_Exercise brief_. Copy each entry below verbatim. Skip the pictures.

(Geometric shape edit sequences)

- - - - -

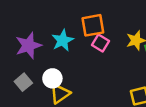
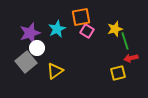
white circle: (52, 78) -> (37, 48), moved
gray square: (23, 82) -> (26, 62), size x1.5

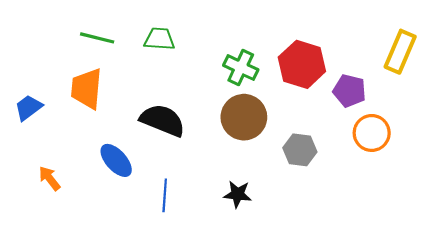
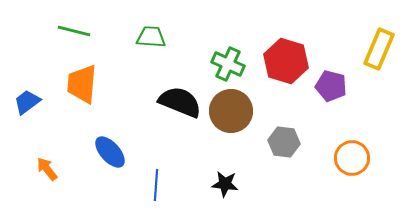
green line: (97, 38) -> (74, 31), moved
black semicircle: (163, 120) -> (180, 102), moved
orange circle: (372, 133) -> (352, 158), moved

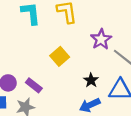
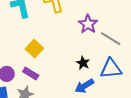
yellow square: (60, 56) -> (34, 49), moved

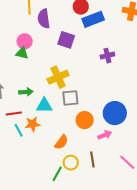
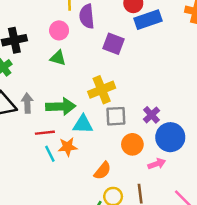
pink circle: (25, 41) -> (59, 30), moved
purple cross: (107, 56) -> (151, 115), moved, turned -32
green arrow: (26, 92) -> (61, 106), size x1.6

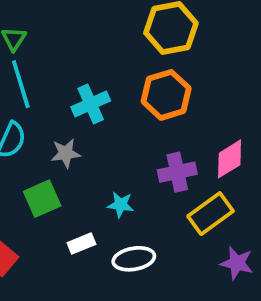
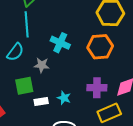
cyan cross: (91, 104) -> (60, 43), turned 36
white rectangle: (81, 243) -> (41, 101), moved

- - - - -

_Response area_.
white circle: (52, 78) -> (37, 48), moved
gray square: (23, 82) -> (26, 62), size x1.5

green line: (97, 38) -> (74, 31), moved
black semicircle: (163, 120) -> (180, 102), moved
orange circle: (372, 133) -> (352, 158), moved

yellow square: (60, 56) -> (34, 49), moved

pink circle: (25, 41) -> (59, 30), moved
purple cross: (107, 56) -> (151, 115), moved, turned -32
green arrow: (26, 92) -> (61, 106), size x1.6

cyan cross: (91, 104) -> (60, 43), turned 36
white rectangle: (81, 243) -> (41, 101), moved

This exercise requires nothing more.